» ASSIGNMENT
Reproduce the entries shown below only from the line with "camera: 30 degrees left, 10 degrees up" down to the line with "(1060, 266) = (857, 135): pink", keeping both end lines and copying each one exactly.

» DATA SECTION
------------------------------------

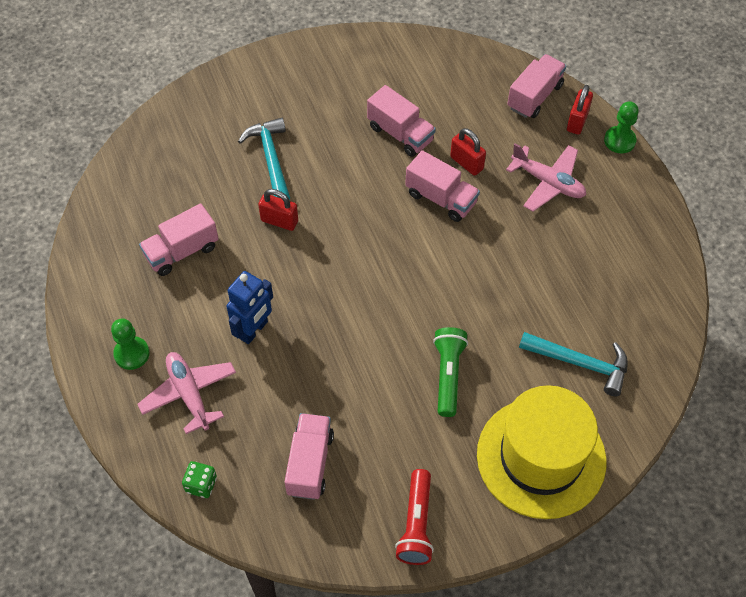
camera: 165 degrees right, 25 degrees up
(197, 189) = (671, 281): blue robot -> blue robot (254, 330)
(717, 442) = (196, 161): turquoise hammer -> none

------------------------------------

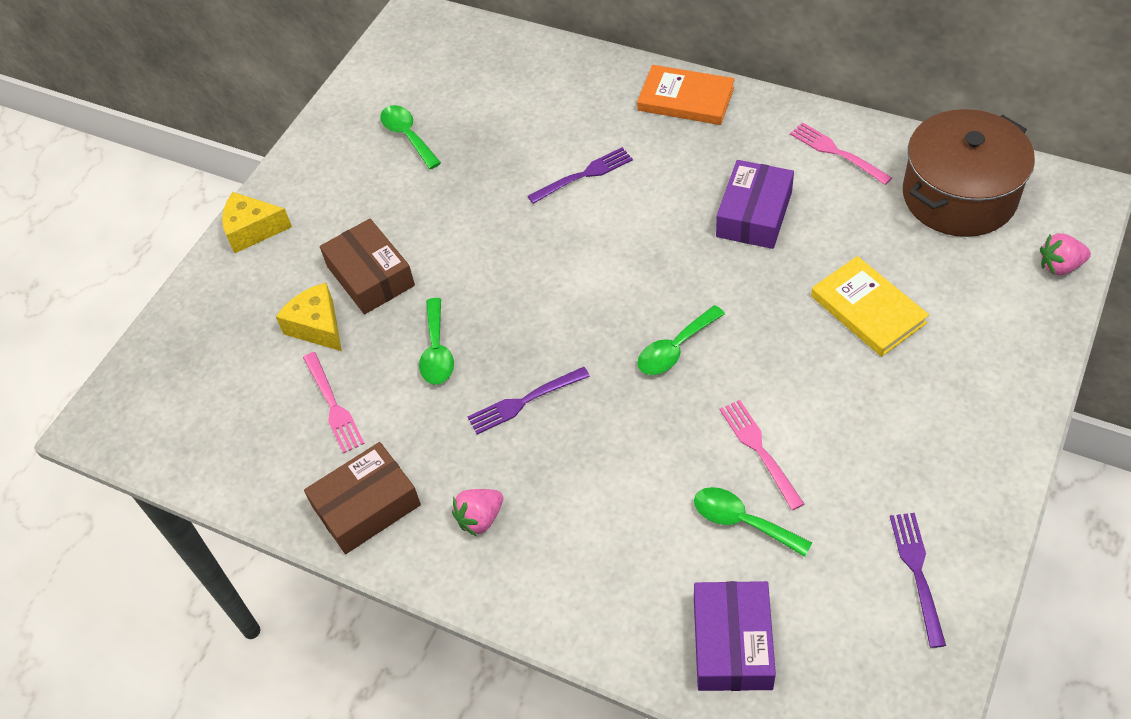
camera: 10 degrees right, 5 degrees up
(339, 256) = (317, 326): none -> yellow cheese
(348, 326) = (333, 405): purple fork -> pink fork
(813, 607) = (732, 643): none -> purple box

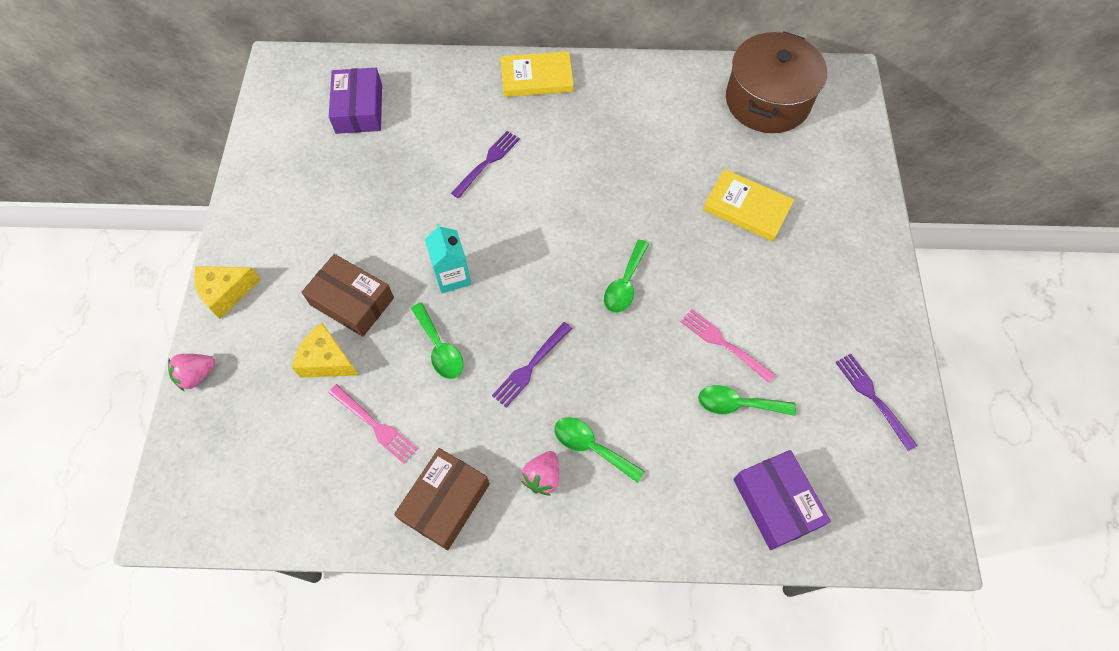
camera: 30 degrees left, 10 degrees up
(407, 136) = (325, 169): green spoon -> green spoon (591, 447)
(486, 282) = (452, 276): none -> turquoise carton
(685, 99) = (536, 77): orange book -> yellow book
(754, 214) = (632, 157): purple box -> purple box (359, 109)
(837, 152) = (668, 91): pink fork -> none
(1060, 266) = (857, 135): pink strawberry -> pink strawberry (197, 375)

------------------------------------

» FINAL ANSWER
camera: 30 degrees left, 10 degrees up
(407, 136) = (325, 169): green spoon -> green spoon (591, 447)
(486, 282) = (452, 276): none -> turquoise carton
(685, 99) = (536, 77): orange book -> yellow book
(754, 214) = (632, 157): purple box -> purple box (359, 109)
(837, 152) = (668, 91): pink fork -> none
(1060, 266) = (857, 135): pink strawberry -> pink strawberry (197, 375)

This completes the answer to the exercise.